§ **YOUR ASSIGNMENT**: Go through the data below and copy each line where the word "blue" occurs.

*** Opening of EXERCISE MATERIAL ***

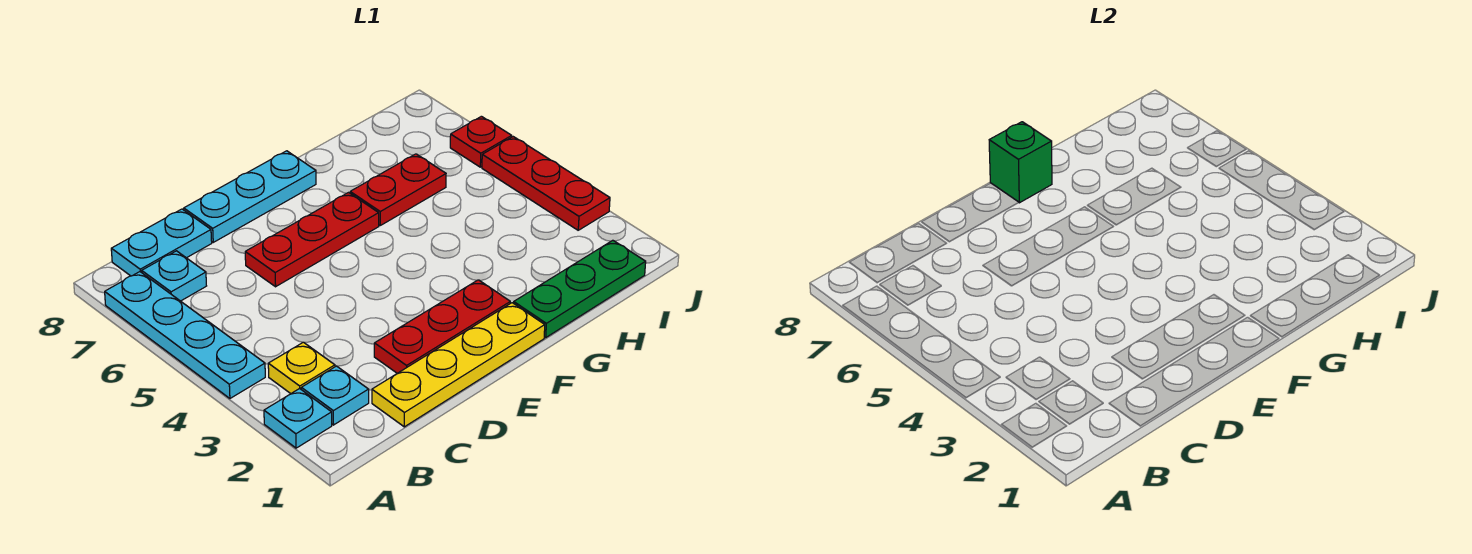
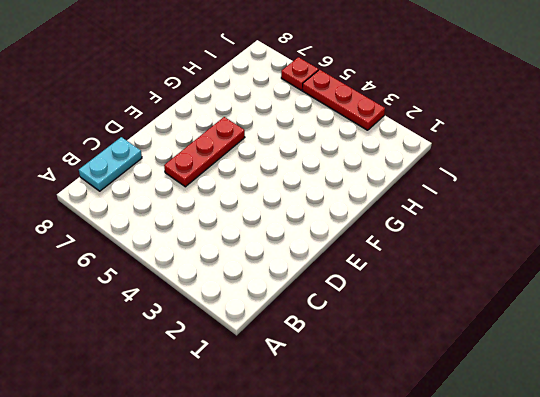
none -> cyan plate A2 level 1
none -> cyan plate A4:A7 level 1
none -> cyan plate B2 level 1

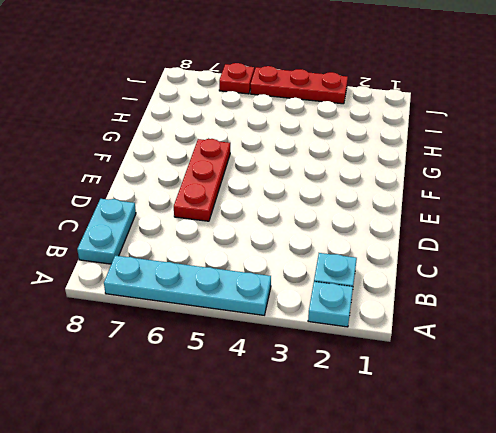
none -> yellow plate B3 level 1
none -> cyan plate B7 level 1
none -> yellow plate C1:F1 level 1

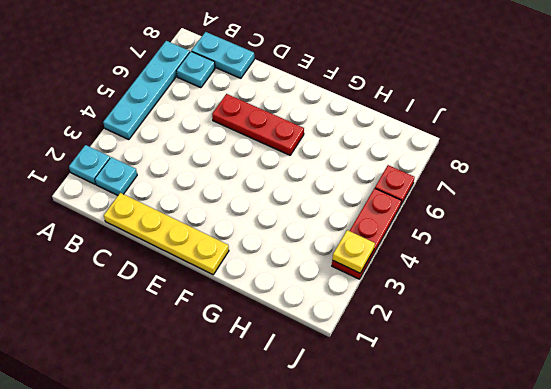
yellow plate J3 level 2 -> yellow plate B3 level 1
none -> red plate D2:F2 level 1
none -> cyan plate D8:F8 level 1
none -> green plate G1:I1 level 1

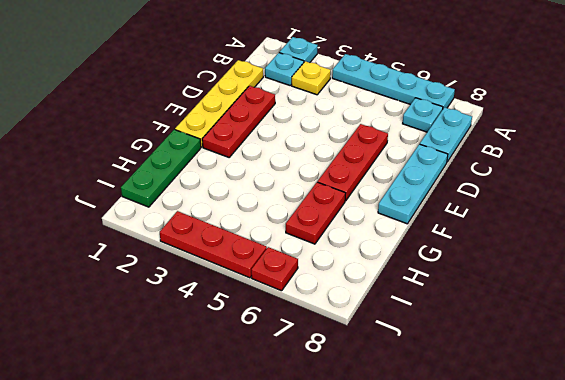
none -> green brick F8 level 2

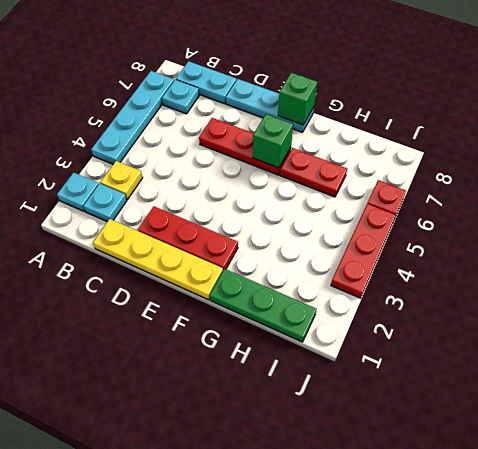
green brick F6 level 2 -> none

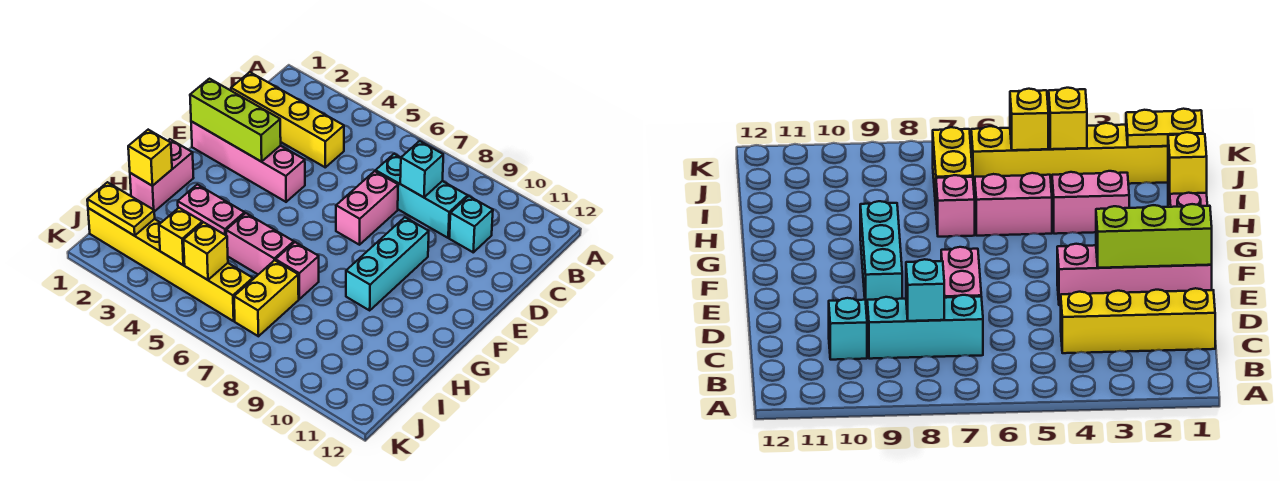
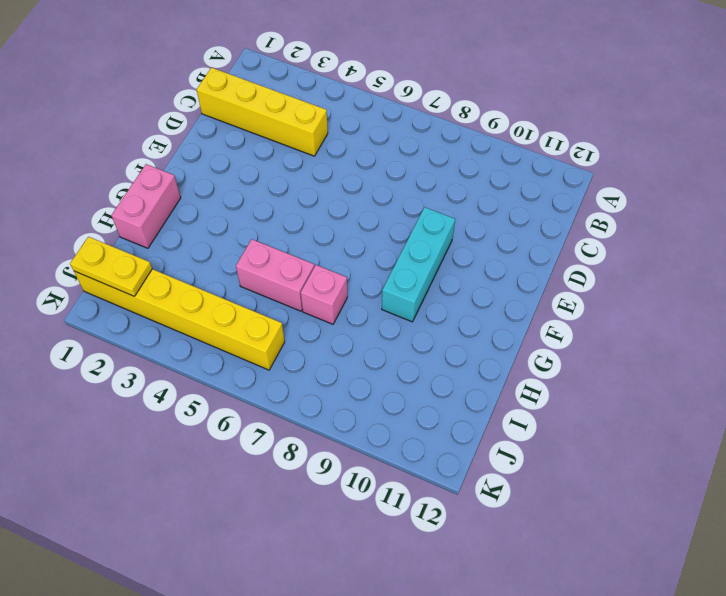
none -> cyan brick C7:C9 level 1
none -> cyan brick C10 level 1
none -> pink brick D7:E7 level 1

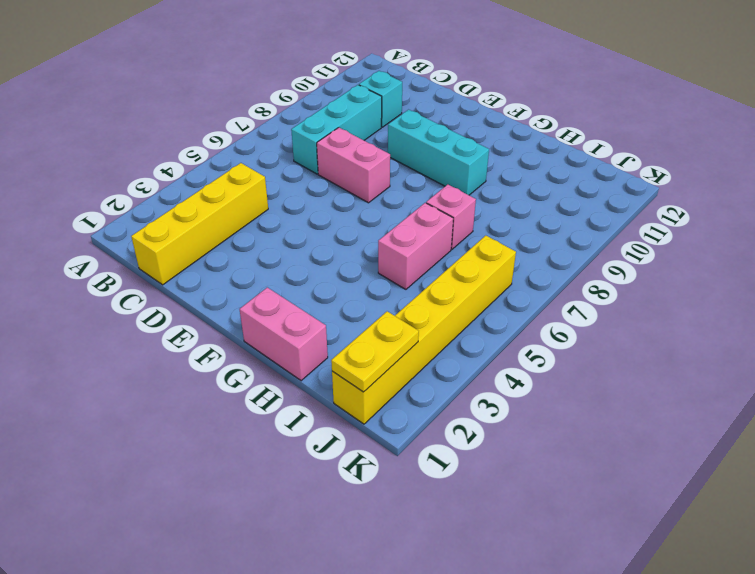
none -> pink brick E1:E4 level 1
none -> pink brick H3:H4 level 1
none -> yellow brick I7:J7 level 1

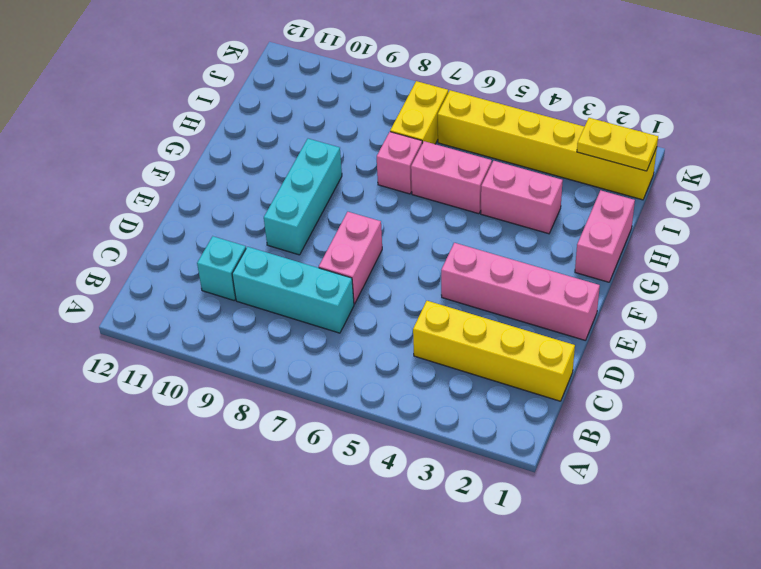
none -> cyan brick C8 level 2
none -> lime brick E1:E3 level 2
none -> yellow brick H1 level 2

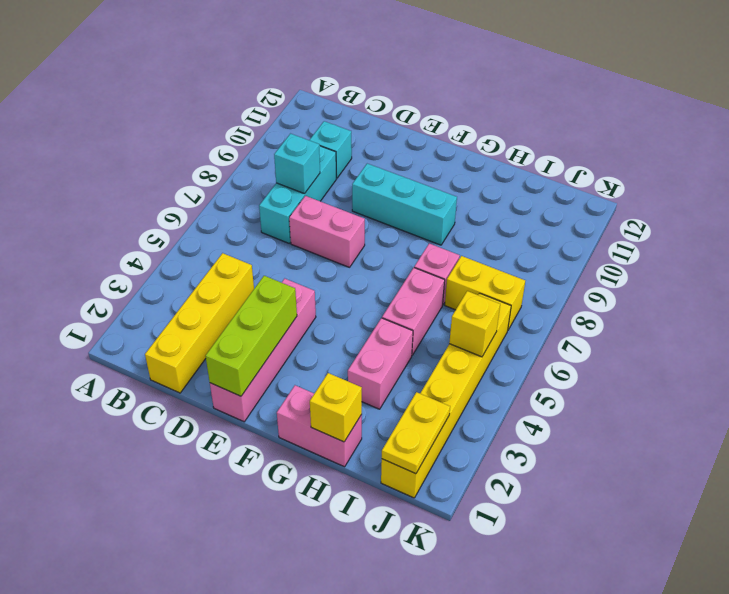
none -> yellow brick J4 level 2

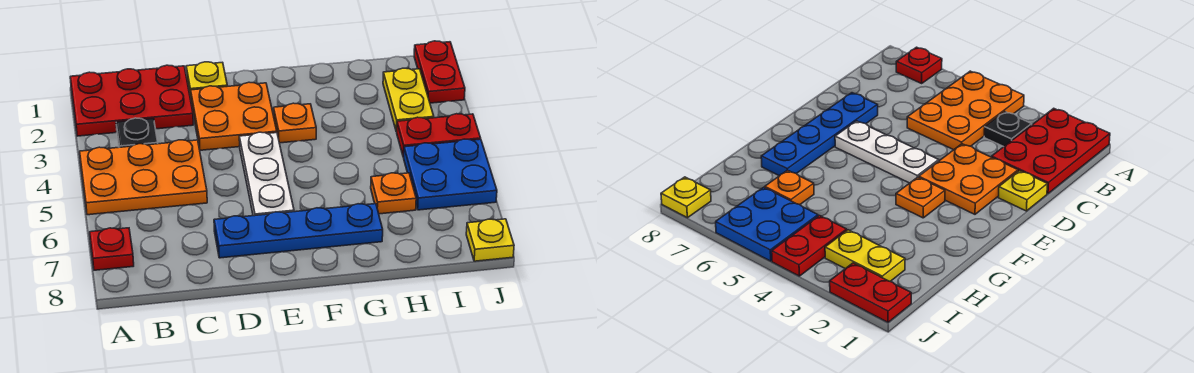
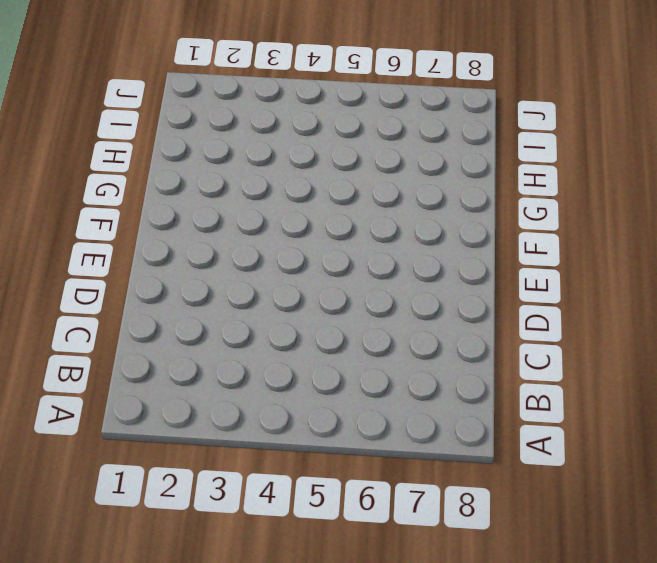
none -> red plate A1:C2 level 1
none -> orange plate A4:C5 level 1
none -> red plate A7 level 1

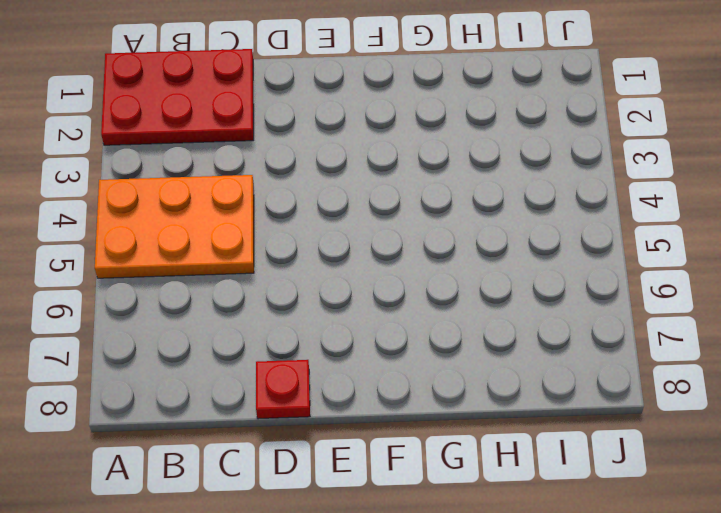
red plate D8 level 1 -> red plate A7 level 1
none -> black plate B3 level 1
none -> yellow plate D1 level 1
none -> orange plate D2:E3 level 1

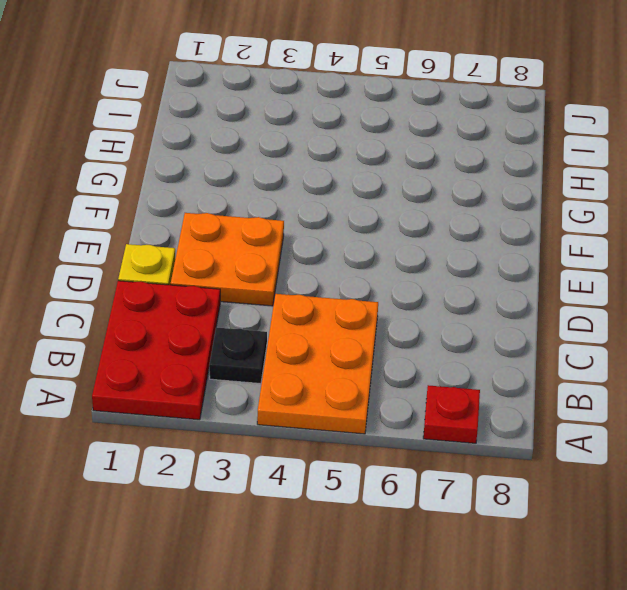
none -> blue plate D7:G7 level 1
none -> white plate E4:E6 level 1
none -> orange plate F3 level 1

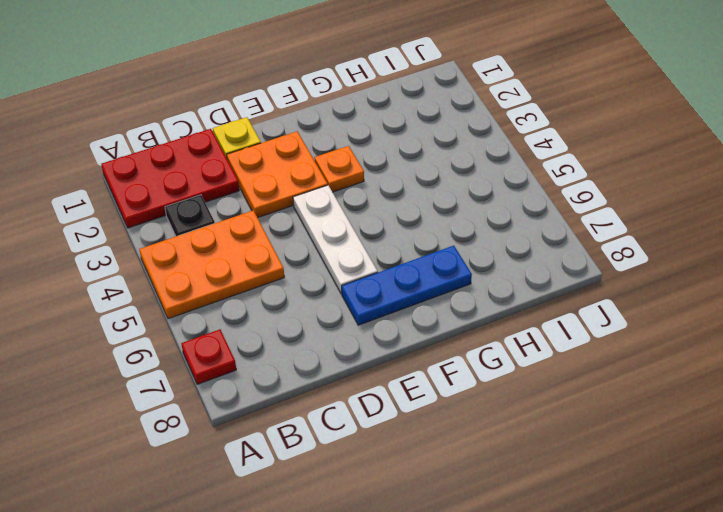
blue plate E7:G7 level 1 -> blue plate D7:G7 level 1
none -> orange plate H6 level 1
none -> yellow plate I2:I3 level 1
none -> red plate I4:J4 level 1

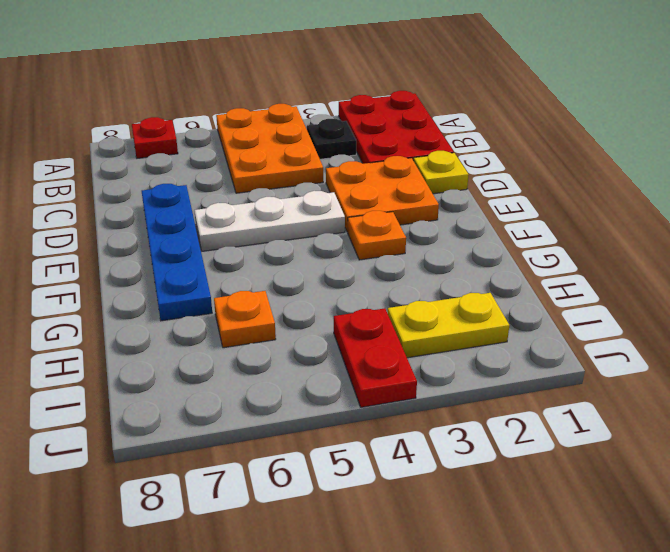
none -> blue plate I5:J6 level 1
none -> red plate J1:J2 level 1
none -> yellow plate J8 level 1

*** Close of EXERCISE MATERIAL ***

§ **EXERCISE ANSWER**:
none -> blue plate D7:G7 level 1
blue plate E7:G7 level 1 -> blue plate D7:G7 level 1
none -> blue plate I5:J6 level 1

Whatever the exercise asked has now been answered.